* [WHAT THE EXERCISE ASKS] List all lines in the material below that contain "cross".

* [DATA SHOWN]
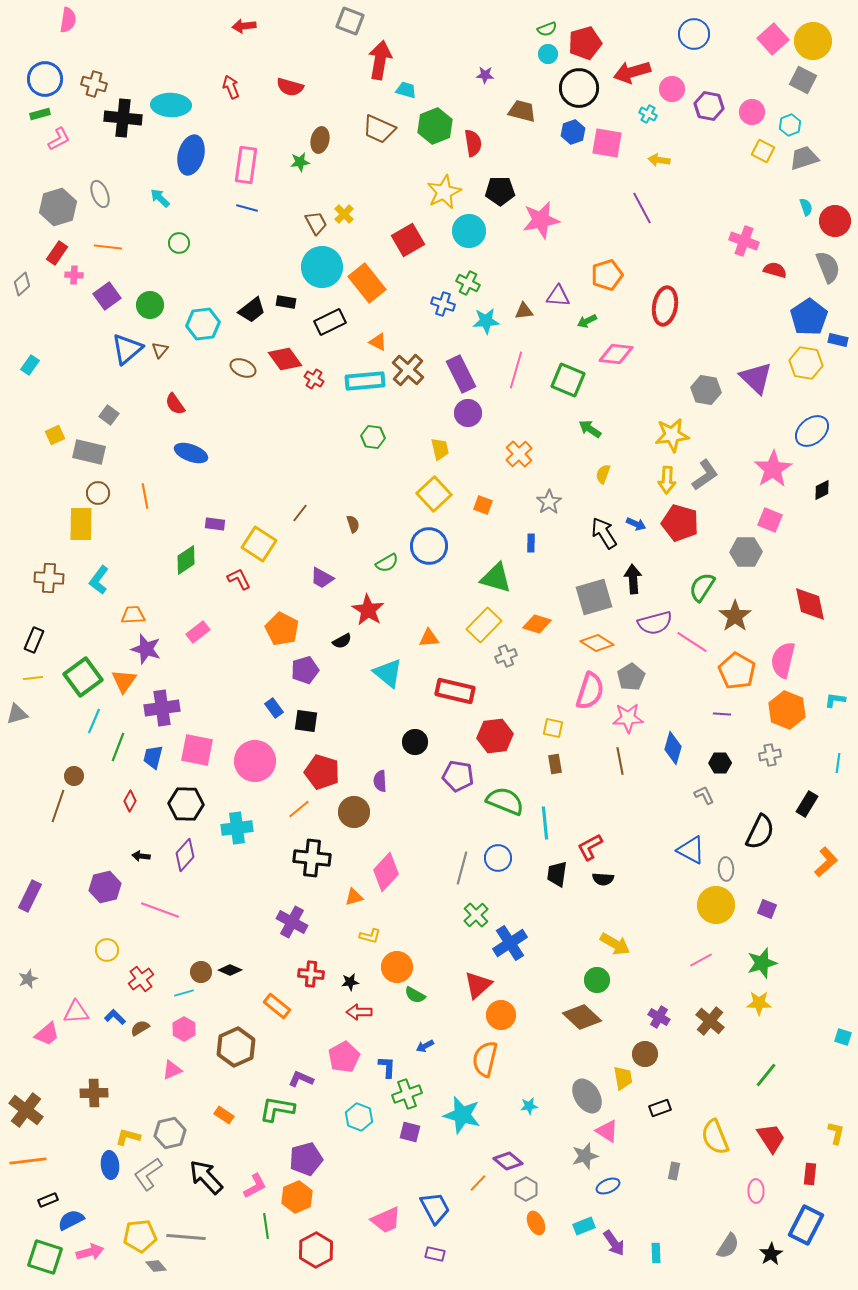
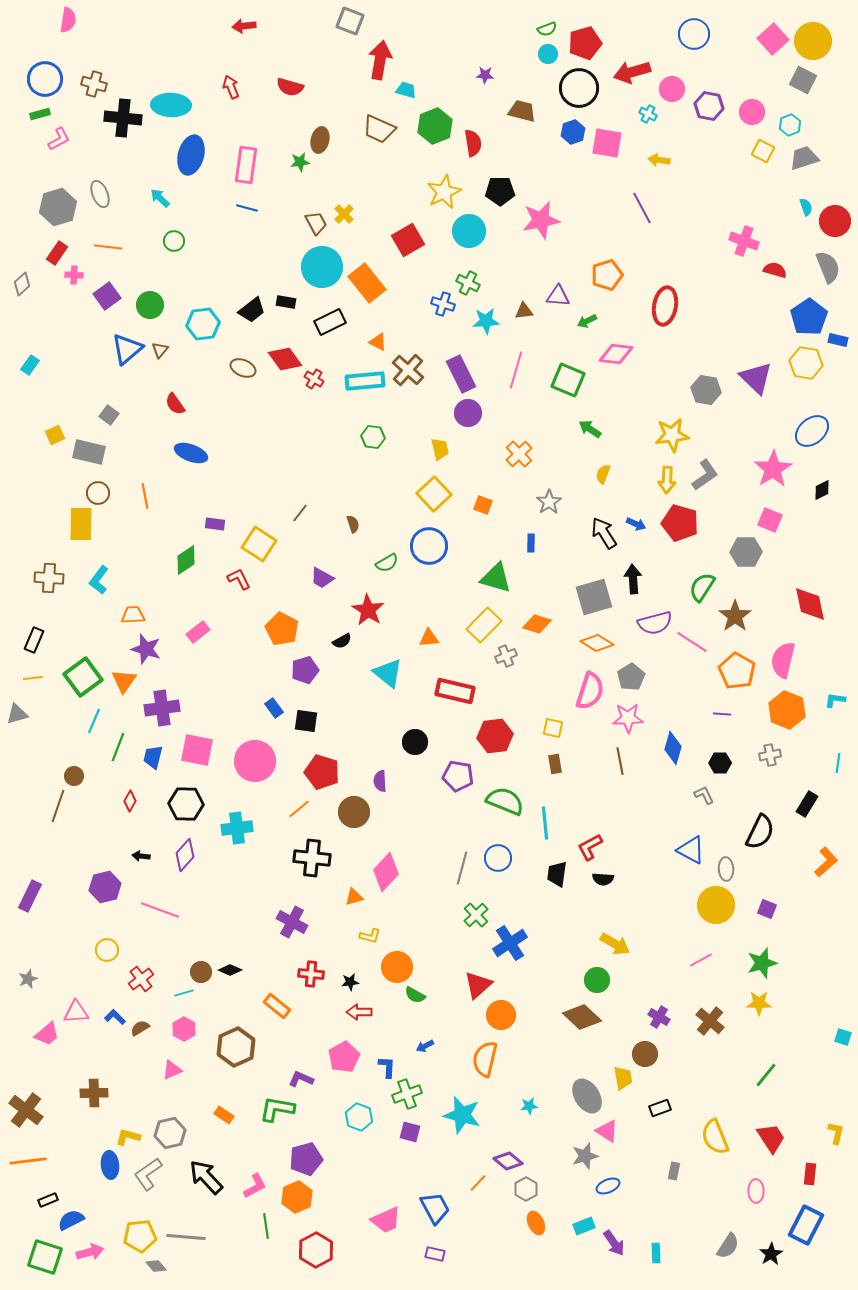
green circle at (179, 243): moved 5 px left, 2 px up
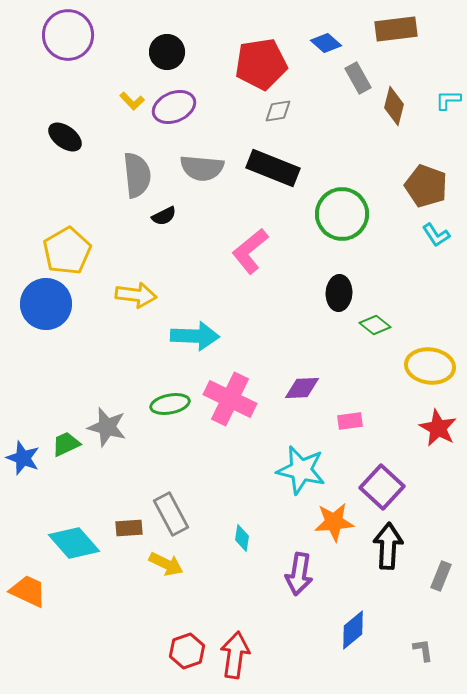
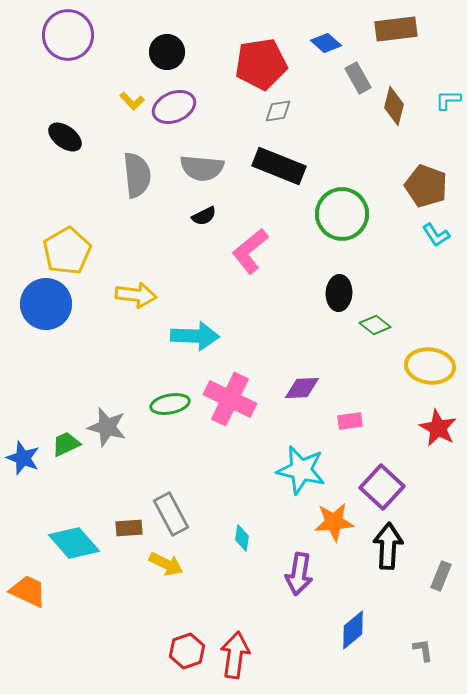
black rectangle at (273, 168): moved 6 px right, 2 px up
black semicircle at (164, 216): moved 40 px right
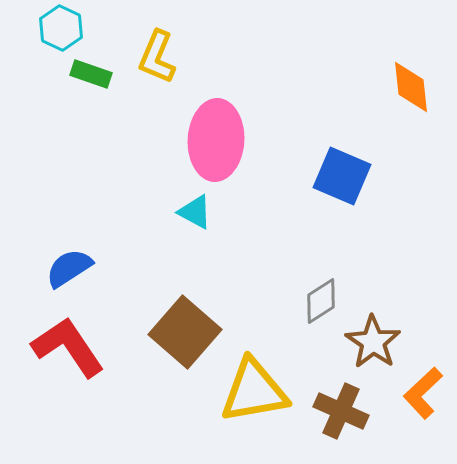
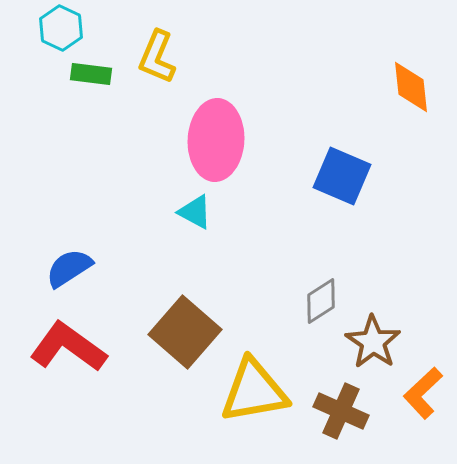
green rectangle: rotated 12 degrees counterclockwise
red L-shape: rotated 20 degrees counterclockwise
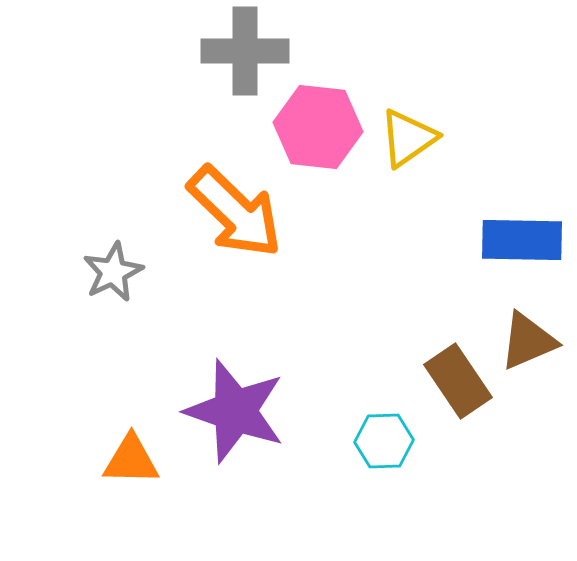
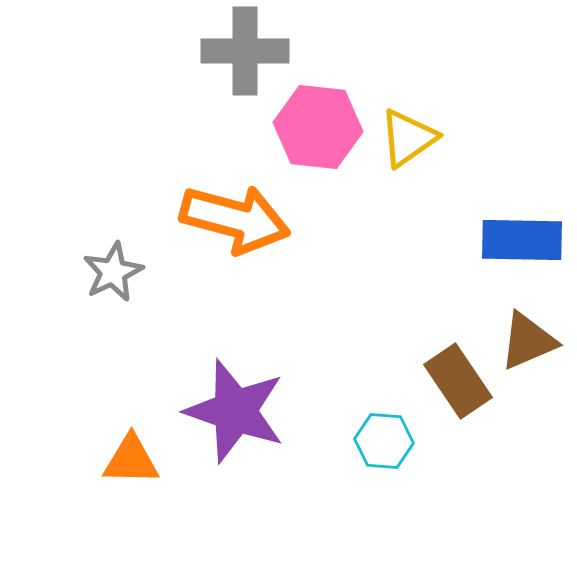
orange arrow: moved 7 px down; rotated 29 degrees counterclockwise
cyan hexagon: rotated 6 degrees clockwise
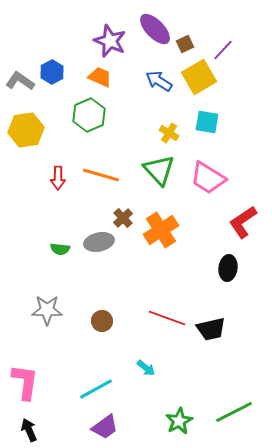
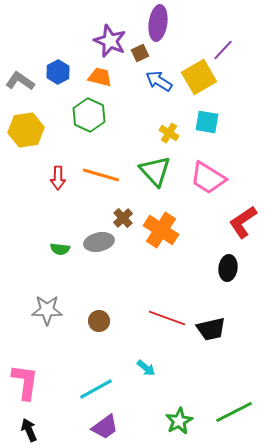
purple ellipse: moved 3 px right, 6 px up; rotated 52 degrees clockwise
brown square: moved 45 px left, 9 px down
blue hexagon: moved 6 px right
orange trapezoid: rotated 10 degrees counterclockwise
green hexagon: rotated 12 degrees counterclockwise
green triangle: moved 4 px left, 1 px down
orange cross: rotated 24 degrees counterclockwise
brown circle: moved 3 px left
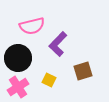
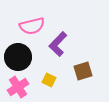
black circle: moved 1 px up
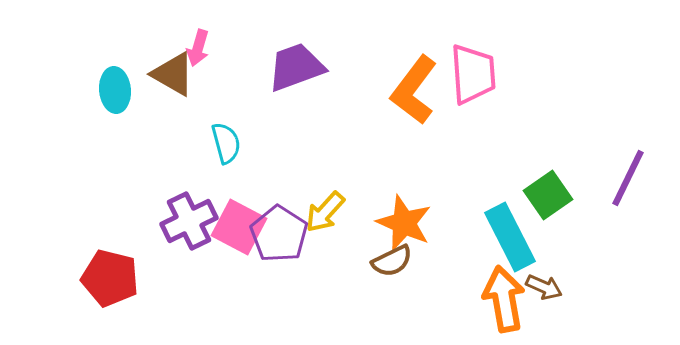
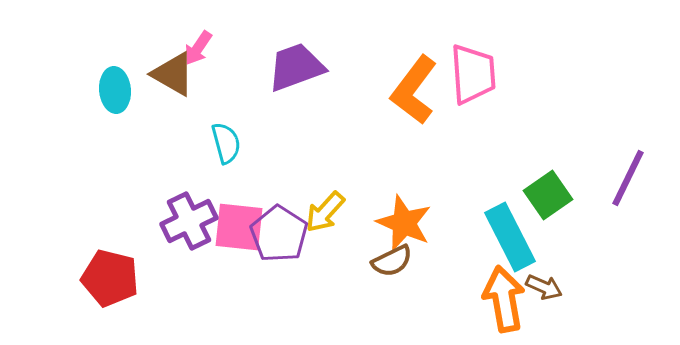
pink arrow: rotated 18 degrees clockwise
pink square: rotated 22 degrees counterclockwise
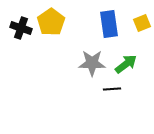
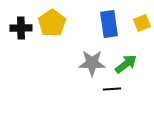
yellow pentagon: moved 1 px right, 1 px down
black cross: rotated 20 degrees counterclockwise
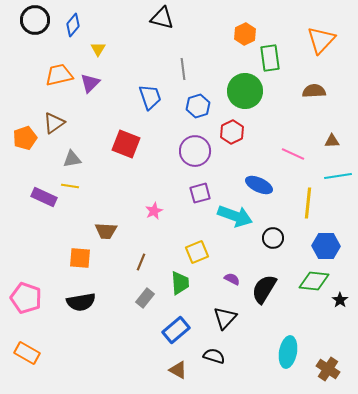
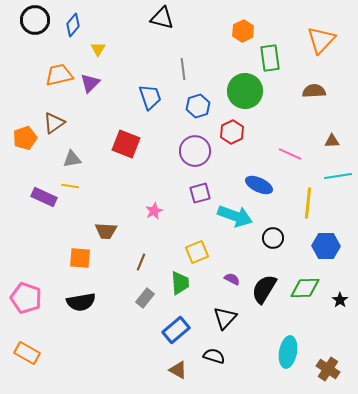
orange hexagon at (245, 34): moved 2 px left, 3 px up
pink line at (293, 154): moved 3 px left
green diamond at (314, 281): moved 9 px left, 7 px down; rotated 8 degrees counterclockwise
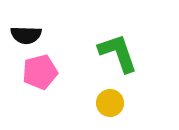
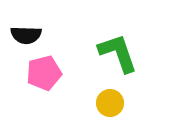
pink pentagon: moved 4 px right, 1 px down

* [ANSWER FOR THIS EXERCISE]
orange cross: rotated 24 degrees counterclockwise
black cross: rotated 20 degrees counterclockwise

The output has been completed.